_Goal of the exercise_: Your answer should hold only the lines from the start of the data below through the line with "aqua solid cube <178, 507, 76, 85>", copied exactly, with pictures left out.

_Saved entries_:
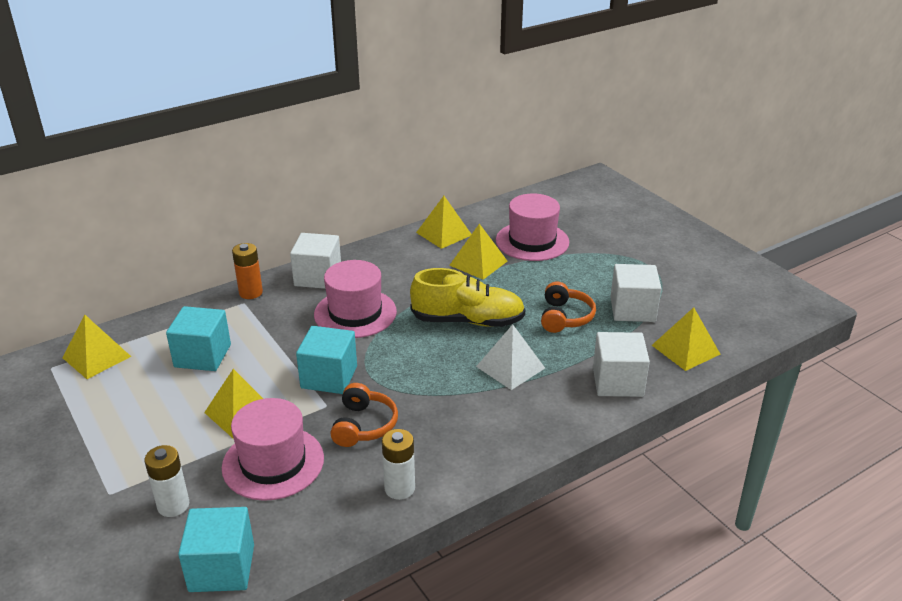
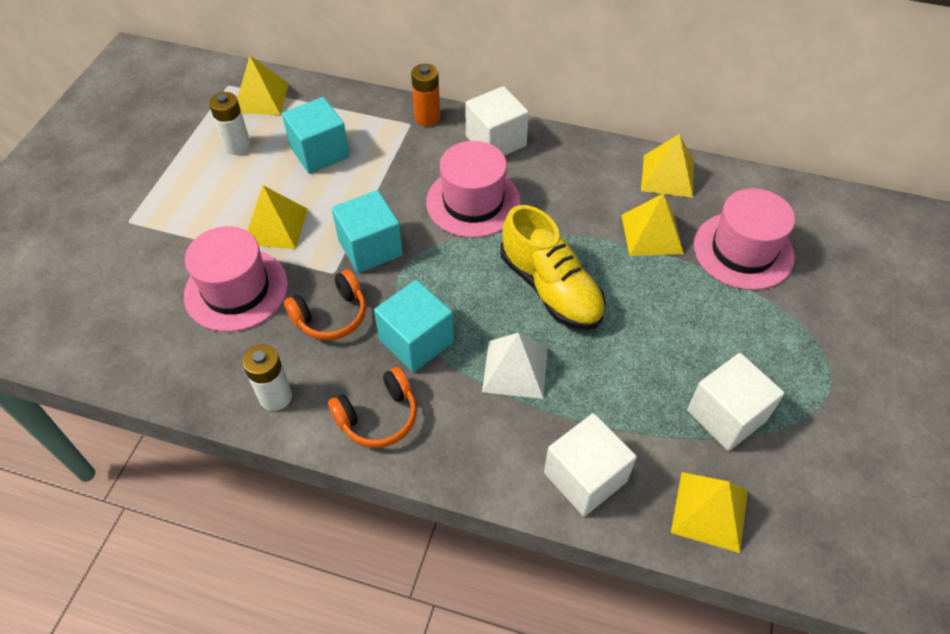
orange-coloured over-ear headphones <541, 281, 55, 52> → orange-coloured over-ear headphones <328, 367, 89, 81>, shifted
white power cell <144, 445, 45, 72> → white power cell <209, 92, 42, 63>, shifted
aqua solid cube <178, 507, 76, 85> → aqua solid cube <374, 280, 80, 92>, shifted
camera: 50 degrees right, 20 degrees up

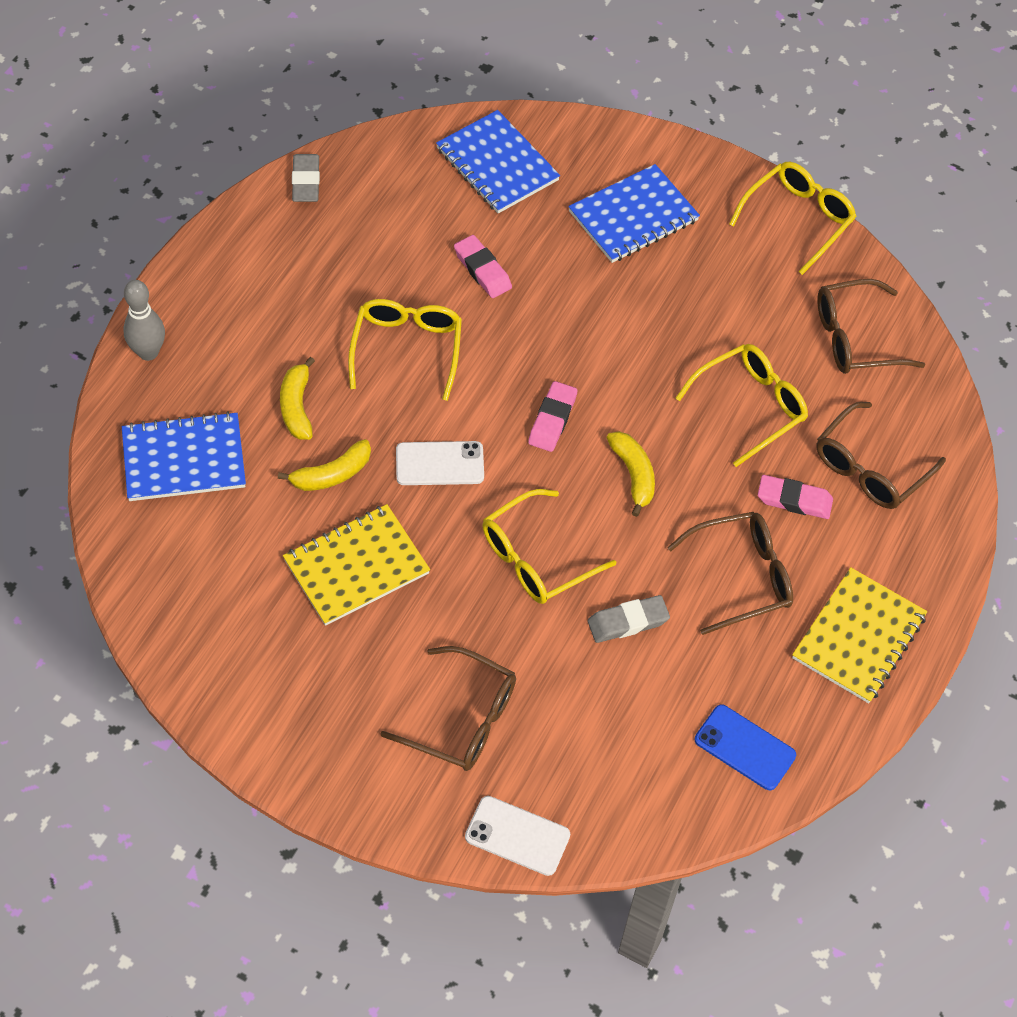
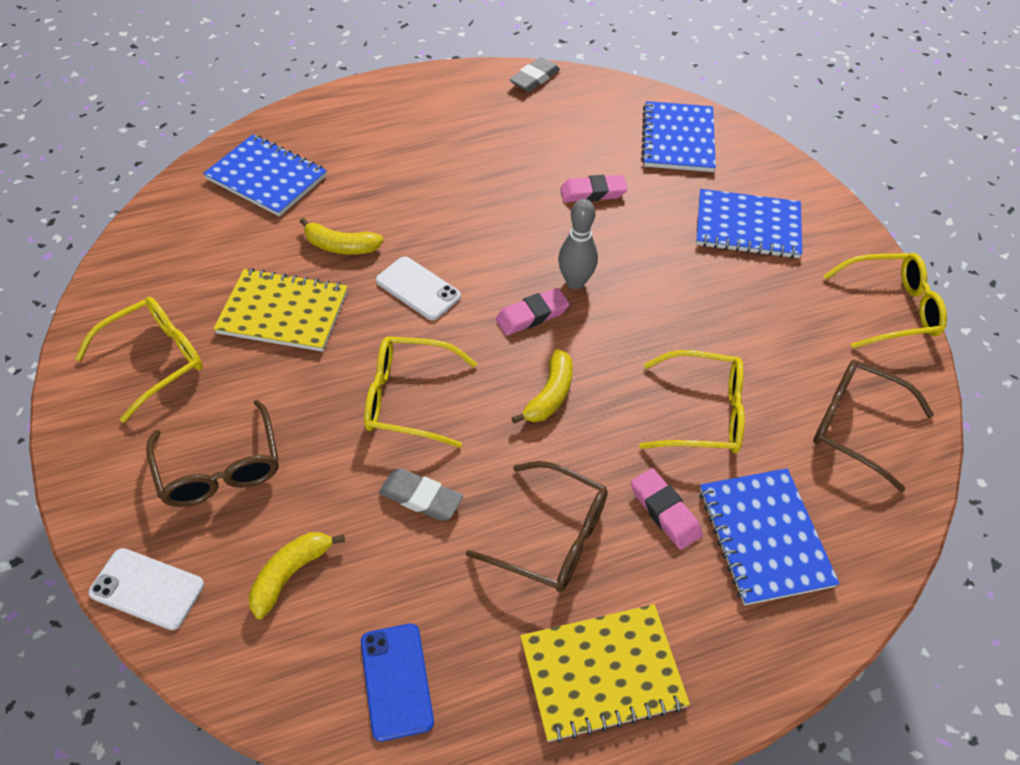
rosy pencil eraser <454, 235, 58, 63> → rosy pencil eraser <560, 175, 68, 27>, 75 degrees clockwise
grey skittle <123, 280, 42, 81> → grey skittle <558, 199, 40, 90>, shifted
golden eyeglasses <348, 299, 114, 102> → golden eyeglasses <75, 297, 128, 126>, shifted
golden banana <280, 357, 35, 83> → golden banana <249, 532, 96, 87>, shifted
russet eyeglasses <816, 402, 130, 107> → blue notepad <700, 468, 140, 138>
white phone <465, 796, 105, 80> → white phone <88, 548, 116, 82>, 45 degrees counterclockwise
camera: 45 degrees right, 5 degrees down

_Task response_:
orange-coloured over-ear headphones <541, 281, 55, 52> → orange-coloured over-ear headphones <328, 367, 89, 81>, shifted
white power cell <144, 445, 45, 72> → white power cell <209, 92, 42, 63>, shifted
aqua solid cube <178, 507, 76, 85> → aqua solid cube <374, 280, 80, 92>, shifted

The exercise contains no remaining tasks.